Only the lines from the first line of the data through the line containing "(524, 282) = (381, 213): none" belong in the answer, transcribed exactly; pictures do not.

[[ Data excerpts, beginning ]]

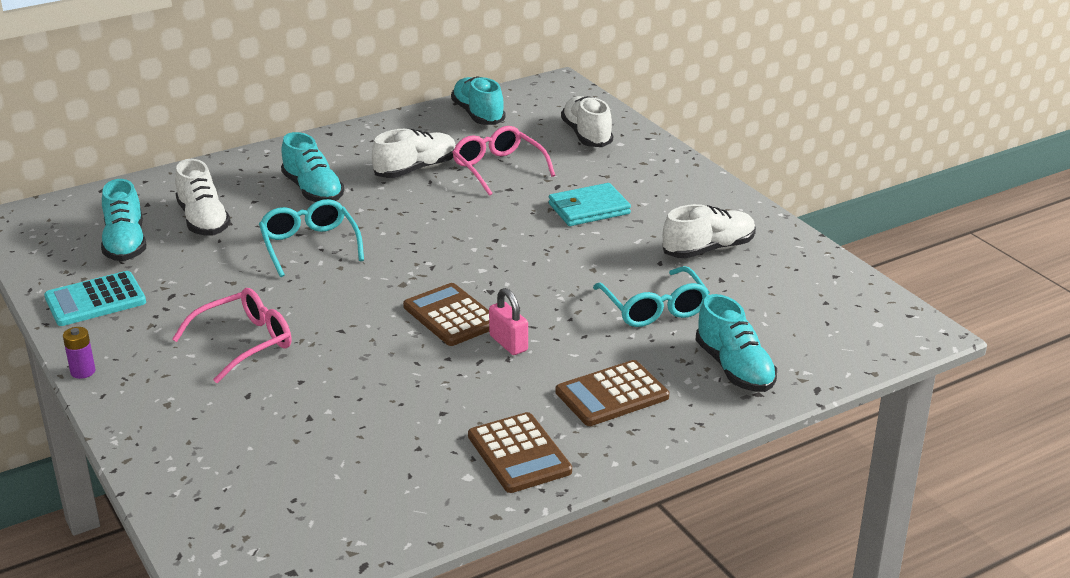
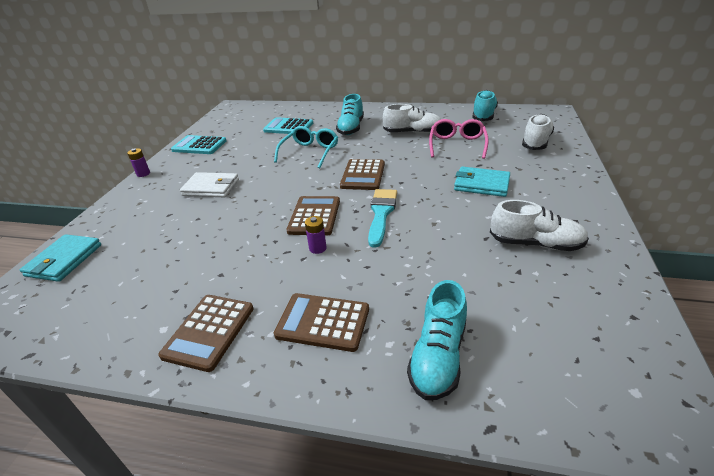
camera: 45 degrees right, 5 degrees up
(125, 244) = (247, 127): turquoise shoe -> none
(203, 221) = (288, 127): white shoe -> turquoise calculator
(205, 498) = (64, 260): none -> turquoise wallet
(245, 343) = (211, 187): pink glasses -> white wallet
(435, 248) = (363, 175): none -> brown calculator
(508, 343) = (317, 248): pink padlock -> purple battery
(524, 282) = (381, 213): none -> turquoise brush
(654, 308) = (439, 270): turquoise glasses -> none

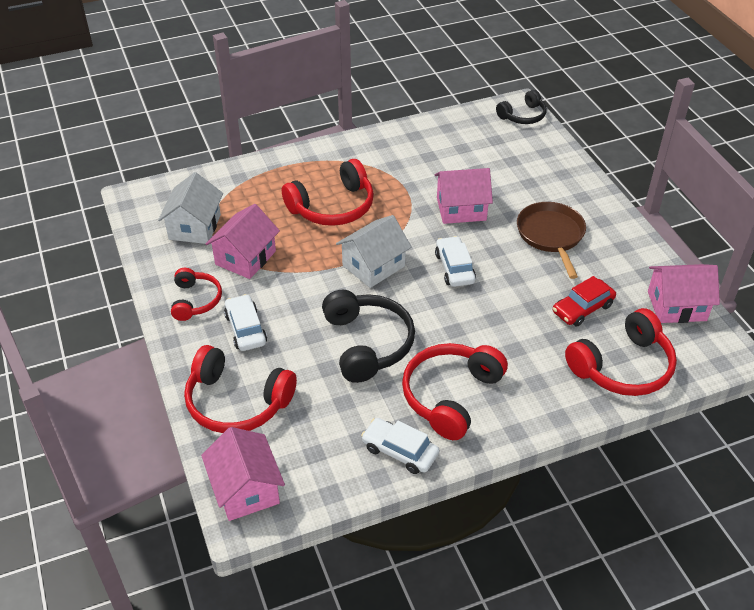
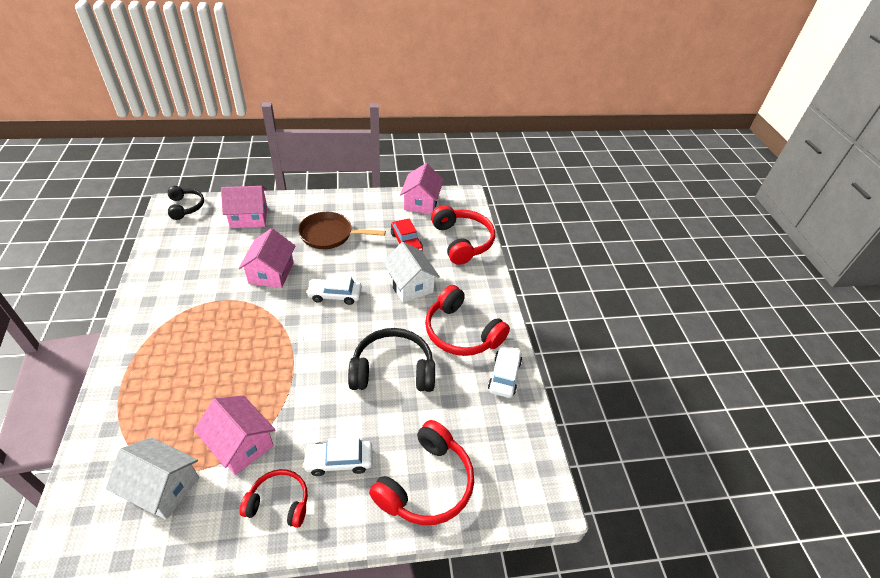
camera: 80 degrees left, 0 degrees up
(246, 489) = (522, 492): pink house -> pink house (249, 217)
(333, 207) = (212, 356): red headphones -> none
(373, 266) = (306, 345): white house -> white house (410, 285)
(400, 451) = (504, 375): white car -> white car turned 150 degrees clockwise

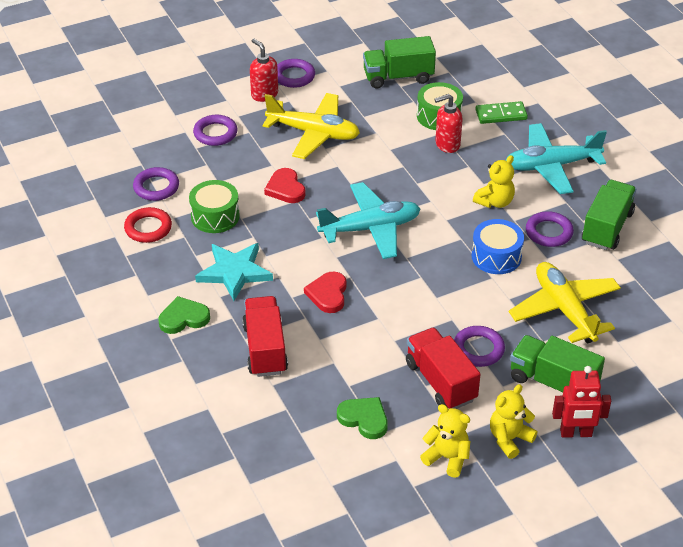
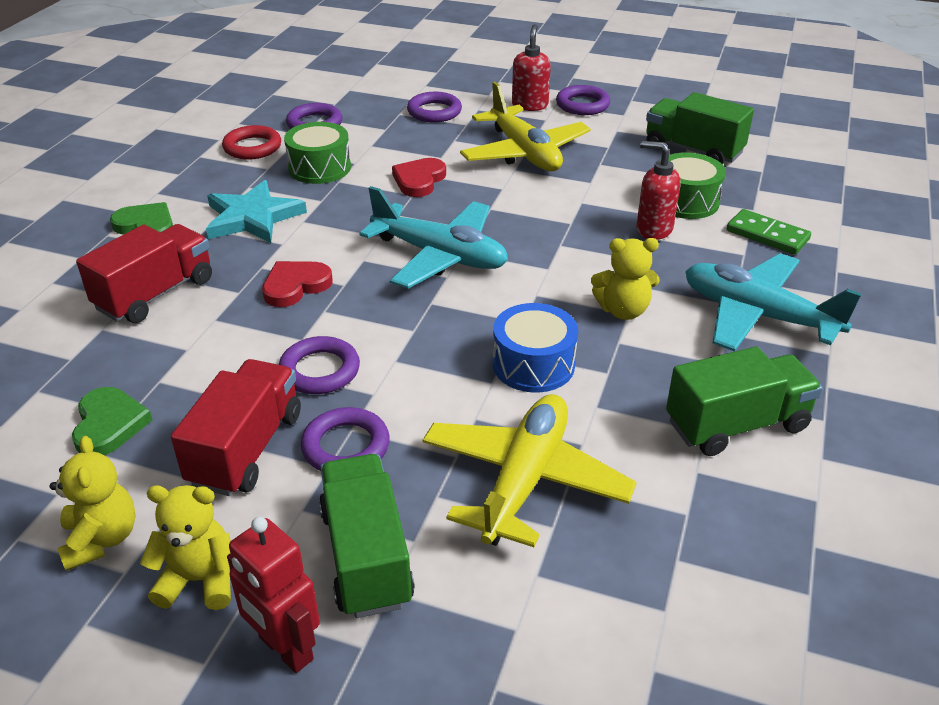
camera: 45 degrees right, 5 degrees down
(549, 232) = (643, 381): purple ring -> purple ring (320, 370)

[[ Data excerpts, end ]]

Response below =
camera: 45 degrees right, 5 degrees up
(125, 244) = (247, 127): turquoise shoe -> none
(203, 221) = (288, 127): white shoe -> turquoise calculator
(205, 498) = (64, 260): none -> turquoise wallet
(245, 343) = (211, 187): pink glasses -> white wallet
(435, 248) = (363, 175): none -> brown calculator
(508, 343) = (317, 248): pink padlock -> purple battery
(524, 282) = (381, 213): none -> turquoise brush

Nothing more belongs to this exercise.